_INPUT DATA_.
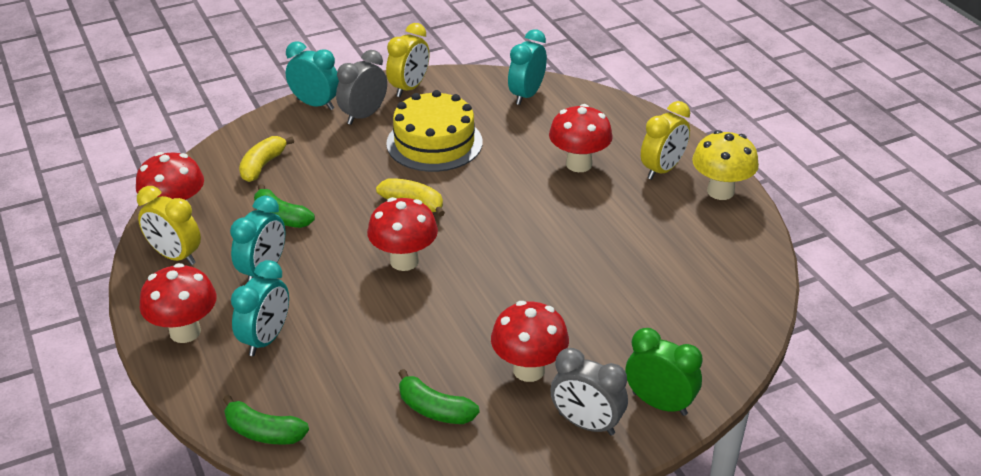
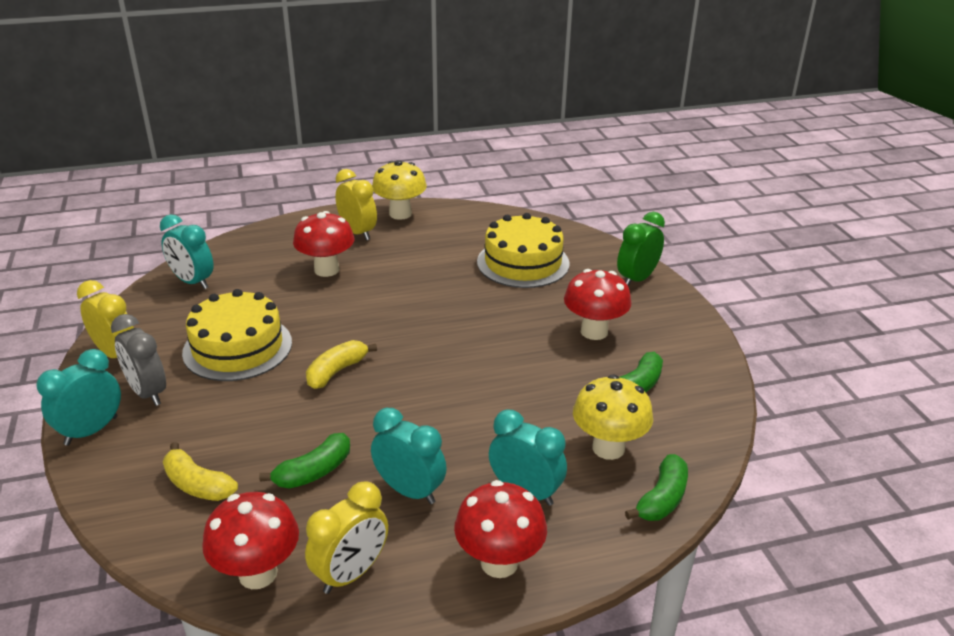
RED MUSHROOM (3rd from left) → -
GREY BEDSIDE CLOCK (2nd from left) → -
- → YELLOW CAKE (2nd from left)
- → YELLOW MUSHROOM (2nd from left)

_BRIEF_. Transcribe exactly, and only, the lines from the one with "GREY BEDSIDE CLOCK" through the last line of the data.

_ANSWER BELOW_.
GREY BEDSIDE CLOCK (2nd from left) → -
- → YELLOW CAKE (2nd from left)
- → YELLOW MUSHROOM (2nd from left)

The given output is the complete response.